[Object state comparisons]
——

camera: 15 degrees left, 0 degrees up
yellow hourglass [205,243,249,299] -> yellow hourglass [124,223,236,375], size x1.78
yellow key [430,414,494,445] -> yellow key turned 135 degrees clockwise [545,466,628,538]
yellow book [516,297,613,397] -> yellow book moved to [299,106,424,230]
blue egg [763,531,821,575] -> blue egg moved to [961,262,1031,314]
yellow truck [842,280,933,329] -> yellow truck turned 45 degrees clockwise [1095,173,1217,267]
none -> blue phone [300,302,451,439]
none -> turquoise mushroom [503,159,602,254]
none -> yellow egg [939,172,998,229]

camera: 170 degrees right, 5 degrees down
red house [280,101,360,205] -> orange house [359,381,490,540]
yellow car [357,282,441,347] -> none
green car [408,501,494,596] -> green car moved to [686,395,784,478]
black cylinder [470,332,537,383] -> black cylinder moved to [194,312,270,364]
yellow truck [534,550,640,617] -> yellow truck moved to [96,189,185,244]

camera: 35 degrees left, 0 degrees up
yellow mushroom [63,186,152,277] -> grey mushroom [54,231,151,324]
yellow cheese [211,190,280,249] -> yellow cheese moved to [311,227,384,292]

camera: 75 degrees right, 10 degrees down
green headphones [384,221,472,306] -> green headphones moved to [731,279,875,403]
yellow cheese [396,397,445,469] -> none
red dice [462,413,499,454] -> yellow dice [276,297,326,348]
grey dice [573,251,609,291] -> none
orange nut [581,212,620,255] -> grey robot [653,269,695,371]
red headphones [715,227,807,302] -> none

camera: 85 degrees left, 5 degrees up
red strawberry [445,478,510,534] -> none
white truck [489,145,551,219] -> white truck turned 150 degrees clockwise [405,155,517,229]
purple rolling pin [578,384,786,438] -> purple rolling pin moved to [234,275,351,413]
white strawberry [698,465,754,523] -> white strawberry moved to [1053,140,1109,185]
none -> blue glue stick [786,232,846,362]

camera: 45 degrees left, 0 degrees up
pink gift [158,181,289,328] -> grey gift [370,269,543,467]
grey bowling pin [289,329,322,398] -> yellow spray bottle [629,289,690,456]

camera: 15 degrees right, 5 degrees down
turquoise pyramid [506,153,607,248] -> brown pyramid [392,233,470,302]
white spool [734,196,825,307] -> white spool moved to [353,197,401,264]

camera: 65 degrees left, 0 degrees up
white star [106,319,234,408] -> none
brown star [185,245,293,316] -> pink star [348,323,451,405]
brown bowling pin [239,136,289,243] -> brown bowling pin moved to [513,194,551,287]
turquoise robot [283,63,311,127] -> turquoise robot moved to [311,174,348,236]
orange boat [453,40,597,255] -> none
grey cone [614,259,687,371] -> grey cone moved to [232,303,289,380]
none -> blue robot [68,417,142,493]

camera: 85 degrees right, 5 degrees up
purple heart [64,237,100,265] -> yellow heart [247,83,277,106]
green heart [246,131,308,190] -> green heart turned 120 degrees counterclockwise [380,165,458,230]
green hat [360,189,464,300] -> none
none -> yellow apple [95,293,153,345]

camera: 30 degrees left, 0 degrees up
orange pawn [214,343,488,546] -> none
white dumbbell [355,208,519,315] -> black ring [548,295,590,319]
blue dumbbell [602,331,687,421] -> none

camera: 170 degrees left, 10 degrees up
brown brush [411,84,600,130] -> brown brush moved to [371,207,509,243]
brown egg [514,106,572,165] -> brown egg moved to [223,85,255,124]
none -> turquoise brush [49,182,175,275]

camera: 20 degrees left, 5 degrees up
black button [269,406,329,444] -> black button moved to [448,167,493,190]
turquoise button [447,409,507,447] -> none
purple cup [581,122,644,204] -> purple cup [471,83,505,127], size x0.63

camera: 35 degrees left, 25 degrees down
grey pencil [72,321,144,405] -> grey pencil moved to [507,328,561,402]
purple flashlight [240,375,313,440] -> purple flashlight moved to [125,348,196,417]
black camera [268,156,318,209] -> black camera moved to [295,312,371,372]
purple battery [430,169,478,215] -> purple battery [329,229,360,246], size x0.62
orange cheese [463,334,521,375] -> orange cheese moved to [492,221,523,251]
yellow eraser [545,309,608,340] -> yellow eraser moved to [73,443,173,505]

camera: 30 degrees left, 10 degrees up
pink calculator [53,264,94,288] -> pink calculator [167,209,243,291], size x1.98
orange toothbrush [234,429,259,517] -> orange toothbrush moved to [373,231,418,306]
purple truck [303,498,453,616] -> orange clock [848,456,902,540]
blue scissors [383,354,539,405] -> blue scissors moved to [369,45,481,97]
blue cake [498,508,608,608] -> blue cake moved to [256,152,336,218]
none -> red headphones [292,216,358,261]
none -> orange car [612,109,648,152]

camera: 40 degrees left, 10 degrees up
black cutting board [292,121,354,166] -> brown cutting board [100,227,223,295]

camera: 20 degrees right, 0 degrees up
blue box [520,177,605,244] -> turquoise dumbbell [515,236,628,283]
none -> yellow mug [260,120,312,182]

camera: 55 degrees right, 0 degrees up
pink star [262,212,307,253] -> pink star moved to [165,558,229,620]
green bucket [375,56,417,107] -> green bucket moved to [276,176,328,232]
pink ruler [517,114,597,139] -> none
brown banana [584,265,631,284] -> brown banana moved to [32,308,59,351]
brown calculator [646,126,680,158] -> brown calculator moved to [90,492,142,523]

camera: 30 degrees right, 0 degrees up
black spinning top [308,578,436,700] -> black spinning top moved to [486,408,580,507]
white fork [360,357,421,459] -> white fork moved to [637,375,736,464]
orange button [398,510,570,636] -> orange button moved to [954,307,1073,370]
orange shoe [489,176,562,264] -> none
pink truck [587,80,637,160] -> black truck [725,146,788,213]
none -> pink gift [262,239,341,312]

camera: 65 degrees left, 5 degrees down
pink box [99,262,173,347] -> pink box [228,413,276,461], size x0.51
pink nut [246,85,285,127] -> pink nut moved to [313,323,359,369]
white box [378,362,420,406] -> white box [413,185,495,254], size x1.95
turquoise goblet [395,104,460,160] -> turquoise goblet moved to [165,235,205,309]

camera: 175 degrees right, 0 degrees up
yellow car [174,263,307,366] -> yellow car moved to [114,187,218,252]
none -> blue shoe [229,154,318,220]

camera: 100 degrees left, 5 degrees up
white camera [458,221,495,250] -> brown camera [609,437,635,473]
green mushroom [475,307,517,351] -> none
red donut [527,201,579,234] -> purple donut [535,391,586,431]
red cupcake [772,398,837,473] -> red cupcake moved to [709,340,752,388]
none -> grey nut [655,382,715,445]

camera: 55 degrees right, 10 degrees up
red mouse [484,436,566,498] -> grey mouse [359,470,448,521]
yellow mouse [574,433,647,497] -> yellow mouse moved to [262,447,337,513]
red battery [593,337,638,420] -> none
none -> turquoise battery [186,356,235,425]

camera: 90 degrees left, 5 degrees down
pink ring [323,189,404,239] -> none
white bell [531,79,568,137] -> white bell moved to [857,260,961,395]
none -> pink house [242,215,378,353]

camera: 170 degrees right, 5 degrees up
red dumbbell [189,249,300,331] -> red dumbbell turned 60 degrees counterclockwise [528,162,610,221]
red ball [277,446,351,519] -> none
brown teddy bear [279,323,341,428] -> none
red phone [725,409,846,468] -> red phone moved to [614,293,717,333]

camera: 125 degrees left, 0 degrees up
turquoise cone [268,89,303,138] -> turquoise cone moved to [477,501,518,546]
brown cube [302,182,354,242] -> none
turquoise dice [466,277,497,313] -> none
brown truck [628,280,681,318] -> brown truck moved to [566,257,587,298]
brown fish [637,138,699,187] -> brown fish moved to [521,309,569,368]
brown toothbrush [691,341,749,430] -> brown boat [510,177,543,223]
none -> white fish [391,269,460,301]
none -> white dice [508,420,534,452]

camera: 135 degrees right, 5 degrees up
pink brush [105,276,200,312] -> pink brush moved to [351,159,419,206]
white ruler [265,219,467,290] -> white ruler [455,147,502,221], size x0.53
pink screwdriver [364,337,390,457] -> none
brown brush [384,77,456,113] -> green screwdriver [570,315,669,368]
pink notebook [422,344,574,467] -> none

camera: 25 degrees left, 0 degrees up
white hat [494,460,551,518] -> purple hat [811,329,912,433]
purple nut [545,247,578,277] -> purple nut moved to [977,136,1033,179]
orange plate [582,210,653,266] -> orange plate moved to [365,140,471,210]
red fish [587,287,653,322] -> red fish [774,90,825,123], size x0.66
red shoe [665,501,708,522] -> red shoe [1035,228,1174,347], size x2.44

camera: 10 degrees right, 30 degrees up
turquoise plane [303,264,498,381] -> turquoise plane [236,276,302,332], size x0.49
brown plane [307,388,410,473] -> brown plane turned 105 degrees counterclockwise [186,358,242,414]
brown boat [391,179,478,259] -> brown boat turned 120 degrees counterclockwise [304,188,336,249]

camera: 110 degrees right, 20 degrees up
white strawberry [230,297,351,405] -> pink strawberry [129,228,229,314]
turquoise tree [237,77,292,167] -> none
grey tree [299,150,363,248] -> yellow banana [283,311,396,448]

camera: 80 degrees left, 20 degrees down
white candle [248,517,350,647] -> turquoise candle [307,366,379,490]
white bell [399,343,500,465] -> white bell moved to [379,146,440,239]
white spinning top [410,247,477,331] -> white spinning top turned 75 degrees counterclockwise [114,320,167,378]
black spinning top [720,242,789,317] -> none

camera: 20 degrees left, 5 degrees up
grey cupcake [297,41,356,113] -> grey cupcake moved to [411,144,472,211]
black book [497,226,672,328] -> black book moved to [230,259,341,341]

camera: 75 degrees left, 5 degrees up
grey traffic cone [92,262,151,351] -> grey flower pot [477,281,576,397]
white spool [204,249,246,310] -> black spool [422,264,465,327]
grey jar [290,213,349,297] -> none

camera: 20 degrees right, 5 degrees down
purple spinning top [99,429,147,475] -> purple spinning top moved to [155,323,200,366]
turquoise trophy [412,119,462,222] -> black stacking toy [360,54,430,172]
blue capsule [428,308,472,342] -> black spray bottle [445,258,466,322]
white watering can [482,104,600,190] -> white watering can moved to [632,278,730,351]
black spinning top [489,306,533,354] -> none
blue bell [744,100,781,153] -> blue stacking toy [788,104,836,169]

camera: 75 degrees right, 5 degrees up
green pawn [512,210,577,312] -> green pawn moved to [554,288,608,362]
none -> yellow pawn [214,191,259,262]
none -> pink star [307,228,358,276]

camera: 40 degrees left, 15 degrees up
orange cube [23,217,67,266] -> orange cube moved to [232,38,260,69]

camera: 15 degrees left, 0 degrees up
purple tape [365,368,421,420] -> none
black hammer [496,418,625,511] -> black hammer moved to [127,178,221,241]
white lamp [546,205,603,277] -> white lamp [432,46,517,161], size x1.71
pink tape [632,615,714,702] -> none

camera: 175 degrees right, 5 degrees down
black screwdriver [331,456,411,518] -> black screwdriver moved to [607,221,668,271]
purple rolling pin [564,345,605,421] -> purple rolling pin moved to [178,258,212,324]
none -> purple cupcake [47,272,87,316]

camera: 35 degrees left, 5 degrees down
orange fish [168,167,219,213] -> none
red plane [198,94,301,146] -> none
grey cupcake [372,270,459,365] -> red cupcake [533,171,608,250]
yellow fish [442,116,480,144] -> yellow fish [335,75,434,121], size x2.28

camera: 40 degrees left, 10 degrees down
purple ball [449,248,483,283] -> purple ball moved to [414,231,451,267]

——

The task - Wherever the string "boat" appears in a line of the records above, copy that line.

Task answer -
orange boat [453,40,597,255] -> none
brown toothbrush [691,341,749,430] -> brown boat [510,177,543,223]
brown boat [391,179,478,259] -> brown boat turned 120 degrees counterclockwise [304,188,336,249]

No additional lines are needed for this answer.